- PROBLEM REQUIREMENTS -
Transcribe word for word the lines below from the line with "AUDIO pin TX: D6 -> A7" through the line with "IMU pin SDA: A1 -> A3", ends included.

[Stored data]
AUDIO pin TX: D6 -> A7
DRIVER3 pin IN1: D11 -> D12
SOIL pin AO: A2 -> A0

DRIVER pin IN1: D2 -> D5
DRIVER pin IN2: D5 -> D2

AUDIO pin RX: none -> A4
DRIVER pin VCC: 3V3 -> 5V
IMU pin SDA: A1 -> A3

---

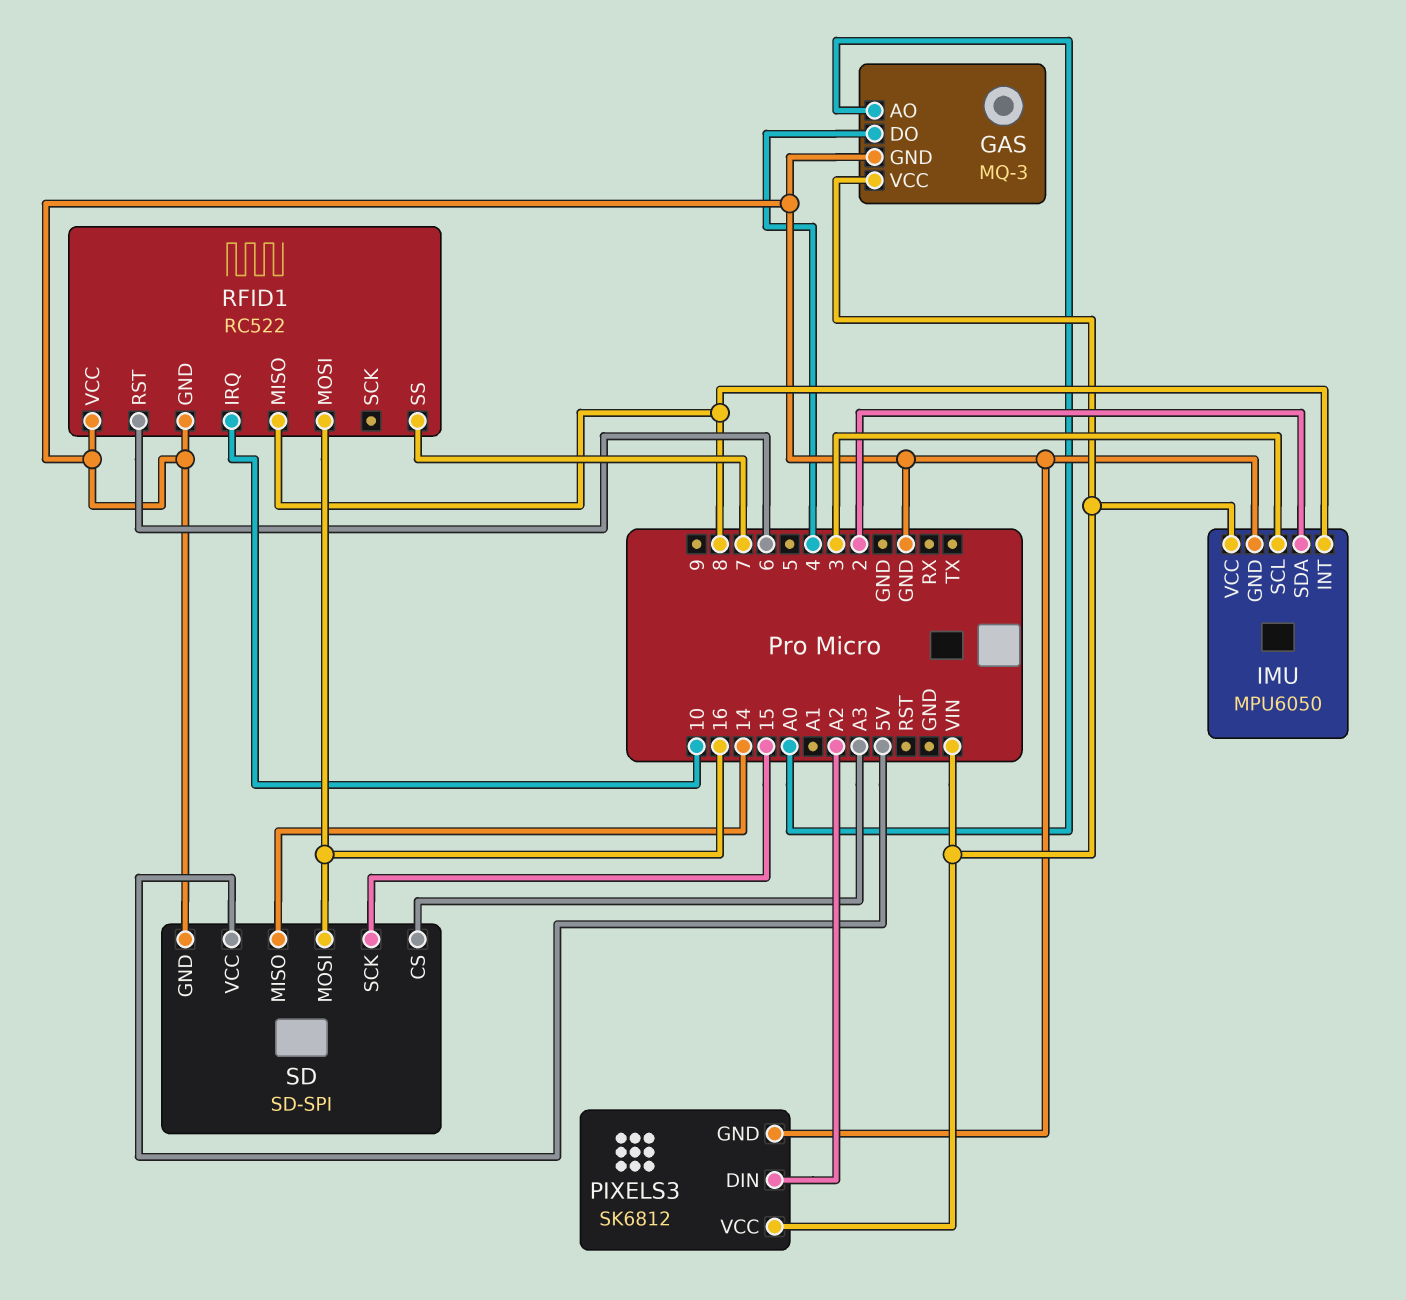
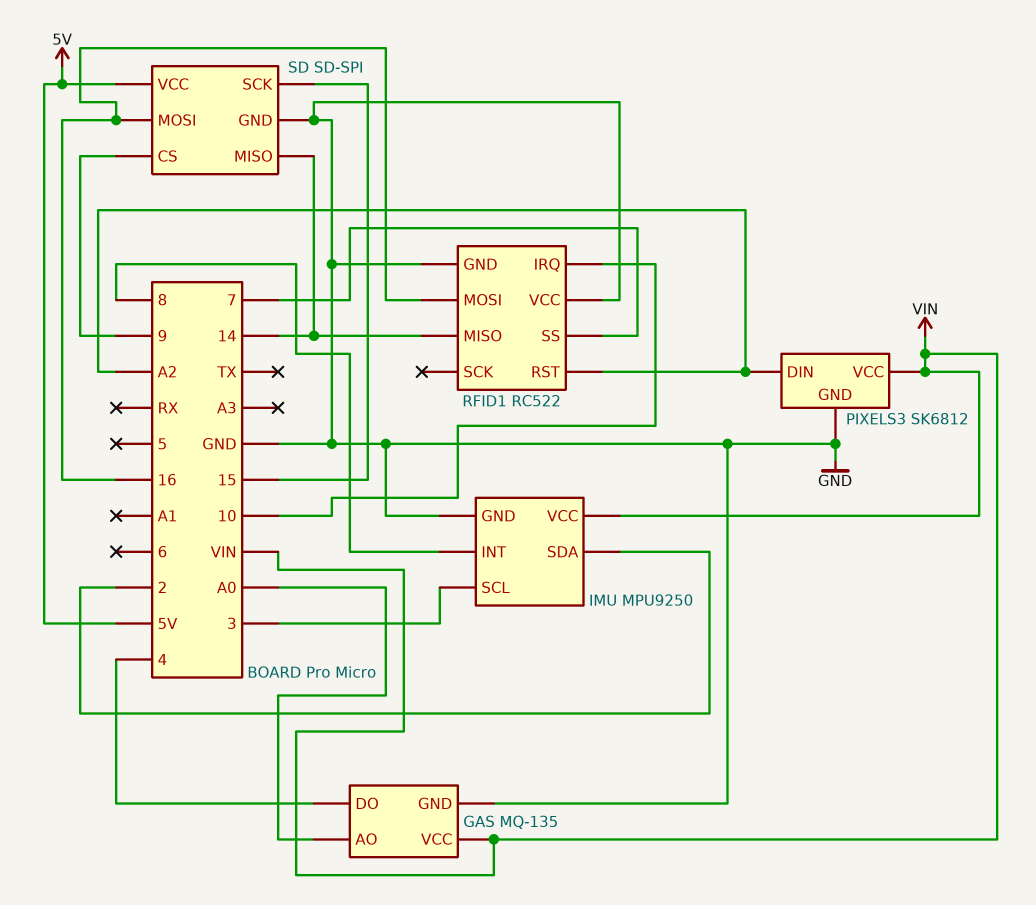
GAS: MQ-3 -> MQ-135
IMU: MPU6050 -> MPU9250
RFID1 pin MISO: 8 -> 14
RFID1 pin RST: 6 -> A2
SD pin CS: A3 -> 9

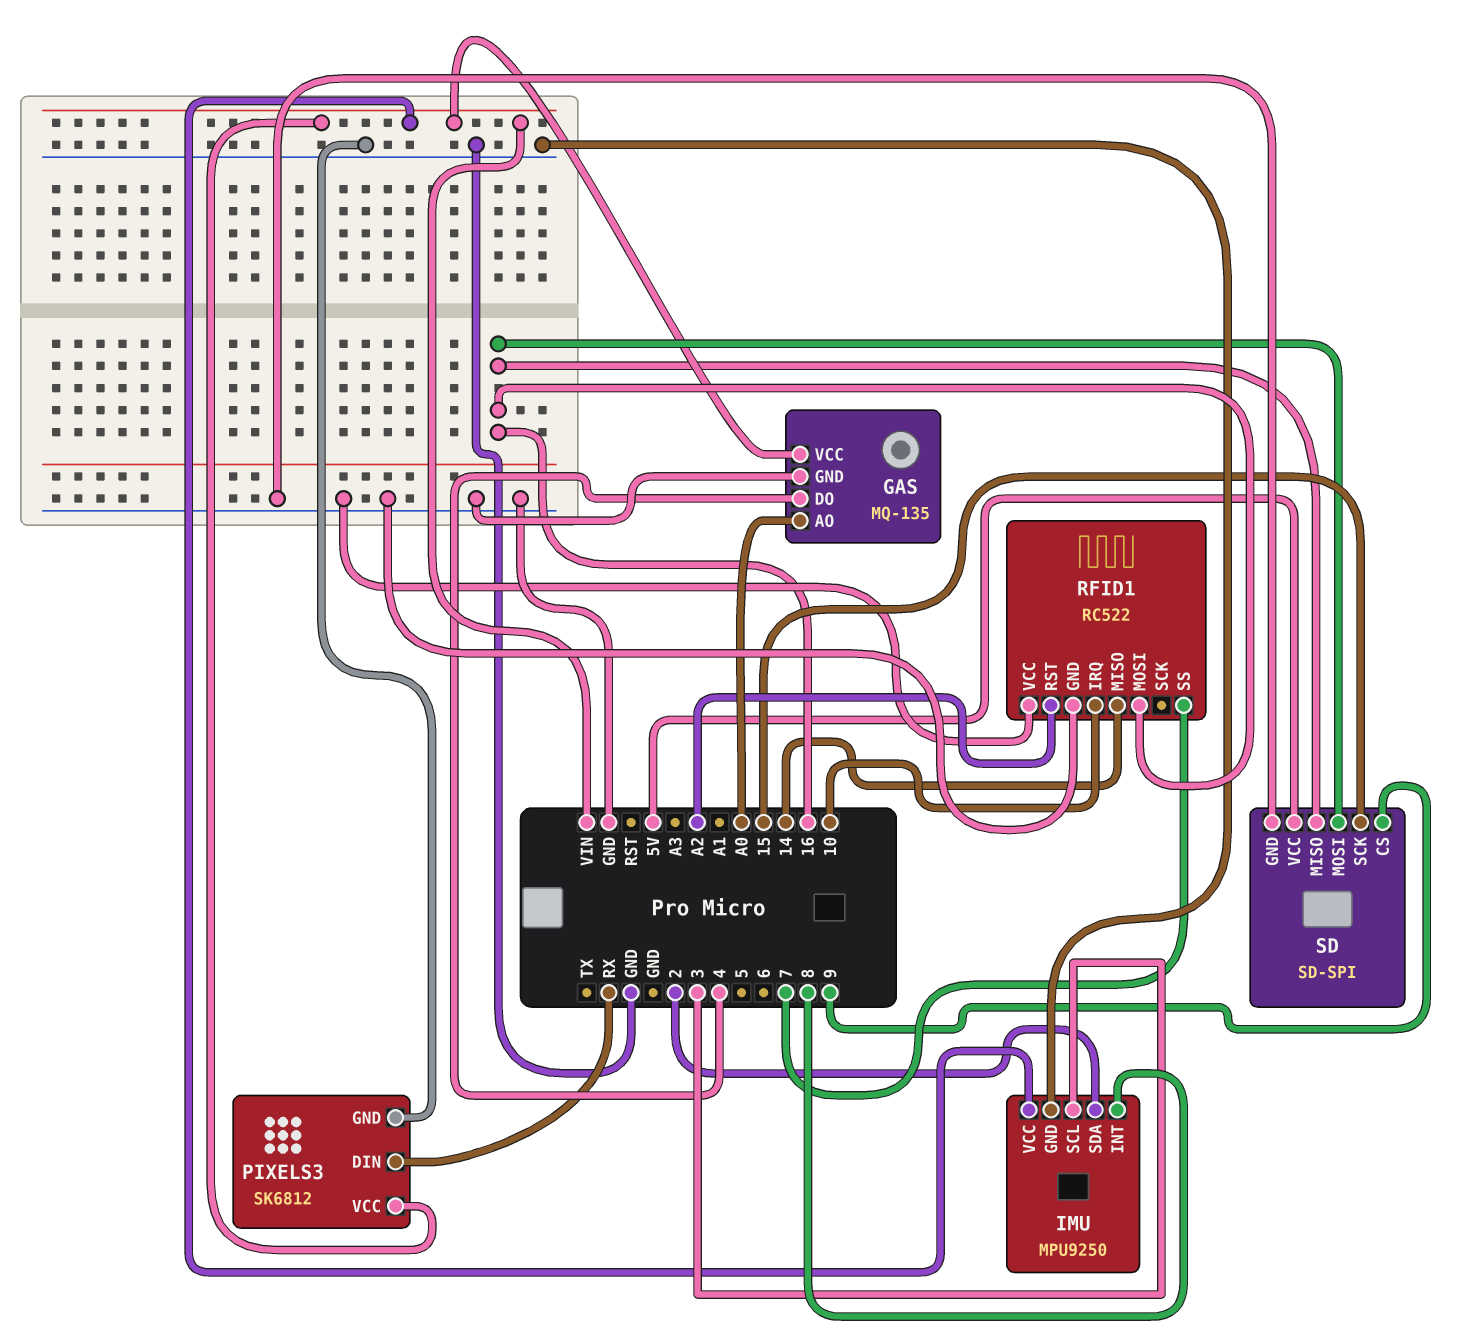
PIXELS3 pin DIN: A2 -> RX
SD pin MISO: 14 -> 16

- OUTPUT FOR THIS TASK -
AUDIO pin TX: D6 -> A7
DRIVER3 pin IN1: D11 -> D12
SOIL pin AO: A2 -> A0

DRIVER pin IN1: D2 -> D5
DRIVER pin IN2: D5 -> D2

AUDIO pin RX: none -> A4
DRIVER pin VCC: 3V3 -> 5V
IMU pin SDA: A1 -> A3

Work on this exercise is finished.